Given instruction:
In the listing below, how many lines contain the string "appoggiatura"? Treat case as significant, and reply with the count only.

Stored data entries
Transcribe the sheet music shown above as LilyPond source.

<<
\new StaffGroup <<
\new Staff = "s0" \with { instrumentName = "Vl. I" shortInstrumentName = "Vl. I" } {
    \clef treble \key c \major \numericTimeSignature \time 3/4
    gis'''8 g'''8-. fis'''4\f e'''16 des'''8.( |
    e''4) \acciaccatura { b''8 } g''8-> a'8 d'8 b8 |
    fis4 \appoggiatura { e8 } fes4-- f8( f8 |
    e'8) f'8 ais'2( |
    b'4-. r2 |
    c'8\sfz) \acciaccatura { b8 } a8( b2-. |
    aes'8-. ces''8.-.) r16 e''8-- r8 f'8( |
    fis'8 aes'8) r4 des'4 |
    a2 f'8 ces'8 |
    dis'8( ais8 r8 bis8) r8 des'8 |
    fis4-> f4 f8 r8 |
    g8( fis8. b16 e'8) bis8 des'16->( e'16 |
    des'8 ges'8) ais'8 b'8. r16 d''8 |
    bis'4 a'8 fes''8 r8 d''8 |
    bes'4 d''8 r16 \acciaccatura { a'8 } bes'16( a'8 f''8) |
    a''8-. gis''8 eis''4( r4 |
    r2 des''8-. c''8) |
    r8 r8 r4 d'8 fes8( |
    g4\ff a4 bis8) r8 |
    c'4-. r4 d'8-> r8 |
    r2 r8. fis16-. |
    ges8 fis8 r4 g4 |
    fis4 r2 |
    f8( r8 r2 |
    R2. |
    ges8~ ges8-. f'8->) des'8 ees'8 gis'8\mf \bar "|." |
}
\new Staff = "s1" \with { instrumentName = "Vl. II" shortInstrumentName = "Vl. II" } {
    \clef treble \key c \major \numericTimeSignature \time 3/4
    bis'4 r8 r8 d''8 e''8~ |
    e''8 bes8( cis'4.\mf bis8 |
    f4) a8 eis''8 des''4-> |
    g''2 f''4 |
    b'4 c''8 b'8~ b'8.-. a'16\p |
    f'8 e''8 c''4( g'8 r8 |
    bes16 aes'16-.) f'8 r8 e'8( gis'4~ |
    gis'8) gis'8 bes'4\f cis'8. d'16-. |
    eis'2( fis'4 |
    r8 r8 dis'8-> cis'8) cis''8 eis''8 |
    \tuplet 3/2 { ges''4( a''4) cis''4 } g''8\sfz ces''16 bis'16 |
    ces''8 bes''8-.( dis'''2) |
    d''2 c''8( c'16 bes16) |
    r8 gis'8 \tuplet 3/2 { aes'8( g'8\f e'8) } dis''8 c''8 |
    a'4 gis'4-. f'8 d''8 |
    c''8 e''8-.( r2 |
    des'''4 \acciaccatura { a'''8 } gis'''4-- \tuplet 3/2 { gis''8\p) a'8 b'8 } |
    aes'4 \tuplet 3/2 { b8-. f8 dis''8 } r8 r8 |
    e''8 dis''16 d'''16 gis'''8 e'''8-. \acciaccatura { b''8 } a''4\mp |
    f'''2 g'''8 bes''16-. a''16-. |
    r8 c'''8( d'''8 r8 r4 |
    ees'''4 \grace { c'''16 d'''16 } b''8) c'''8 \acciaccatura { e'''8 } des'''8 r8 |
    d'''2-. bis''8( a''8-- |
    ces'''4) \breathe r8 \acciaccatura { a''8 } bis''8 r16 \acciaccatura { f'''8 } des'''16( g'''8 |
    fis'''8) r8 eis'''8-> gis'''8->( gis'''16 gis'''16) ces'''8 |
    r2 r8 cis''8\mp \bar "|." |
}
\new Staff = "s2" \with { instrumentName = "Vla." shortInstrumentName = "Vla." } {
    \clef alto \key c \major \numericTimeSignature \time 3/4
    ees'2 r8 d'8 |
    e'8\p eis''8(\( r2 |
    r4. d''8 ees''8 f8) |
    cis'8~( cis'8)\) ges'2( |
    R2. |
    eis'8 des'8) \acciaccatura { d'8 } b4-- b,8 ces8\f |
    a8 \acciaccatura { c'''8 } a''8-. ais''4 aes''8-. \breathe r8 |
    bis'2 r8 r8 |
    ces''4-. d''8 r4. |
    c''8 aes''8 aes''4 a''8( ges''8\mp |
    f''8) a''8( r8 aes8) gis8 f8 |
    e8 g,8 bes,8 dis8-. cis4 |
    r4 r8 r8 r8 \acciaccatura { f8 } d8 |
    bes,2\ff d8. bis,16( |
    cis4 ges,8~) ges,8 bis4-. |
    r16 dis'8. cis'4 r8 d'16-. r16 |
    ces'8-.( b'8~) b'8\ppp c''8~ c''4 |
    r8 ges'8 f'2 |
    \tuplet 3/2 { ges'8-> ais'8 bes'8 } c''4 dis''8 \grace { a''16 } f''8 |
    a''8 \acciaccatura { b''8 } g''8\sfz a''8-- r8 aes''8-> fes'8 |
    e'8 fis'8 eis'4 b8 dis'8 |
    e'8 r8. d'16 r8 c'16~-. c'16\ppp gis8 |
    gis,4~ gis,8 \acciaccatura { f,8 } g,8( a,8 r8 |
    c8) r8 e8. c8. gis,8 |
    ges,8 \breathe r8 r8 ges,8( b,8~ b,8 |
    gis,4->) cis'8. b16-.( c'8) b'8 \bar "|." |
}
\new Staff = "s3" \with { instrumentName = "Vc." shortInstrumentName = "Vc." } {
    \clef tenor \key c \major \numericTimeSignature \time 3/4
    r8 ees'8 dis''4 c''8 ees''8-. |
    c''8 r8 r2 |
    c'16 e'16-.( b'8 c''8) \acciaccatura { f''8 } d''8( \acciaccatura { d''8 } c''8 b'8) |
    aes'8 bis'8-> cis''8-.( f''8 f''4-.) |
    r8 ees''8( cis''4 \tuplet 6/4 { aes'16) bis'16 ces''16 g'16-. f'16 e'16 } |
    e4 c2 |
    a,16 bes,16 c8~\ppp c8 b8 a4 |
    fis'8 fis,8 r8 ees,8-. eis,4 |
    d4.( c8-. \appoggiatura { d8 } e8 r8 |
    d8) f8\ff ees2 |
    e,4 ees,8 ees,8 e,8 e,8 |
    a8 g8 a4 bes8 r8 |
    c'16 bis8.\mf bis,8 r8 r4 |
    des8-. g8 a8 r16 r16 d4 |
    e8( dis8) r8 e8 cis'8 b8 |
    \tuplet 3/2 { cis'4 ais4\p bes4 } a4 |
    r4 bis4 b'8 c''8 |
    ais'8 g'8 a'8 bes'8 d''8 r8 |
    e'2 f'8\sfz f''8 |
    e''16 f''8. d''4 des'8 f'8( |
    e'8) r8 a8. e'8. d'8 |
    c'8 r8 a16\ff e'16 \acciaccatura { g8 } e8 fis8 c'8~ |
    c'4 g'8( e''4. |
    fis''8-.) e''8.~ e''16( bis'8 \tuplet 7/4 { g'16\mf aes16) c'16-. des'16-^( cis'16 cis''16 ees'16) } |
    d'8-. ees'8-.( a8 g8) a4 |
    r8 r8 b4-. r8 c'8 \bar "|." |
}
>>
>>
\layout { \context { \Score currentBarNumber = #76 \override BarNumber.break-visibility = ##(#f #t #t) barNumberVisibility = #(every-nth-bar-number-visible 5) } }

Response for this exercise:
2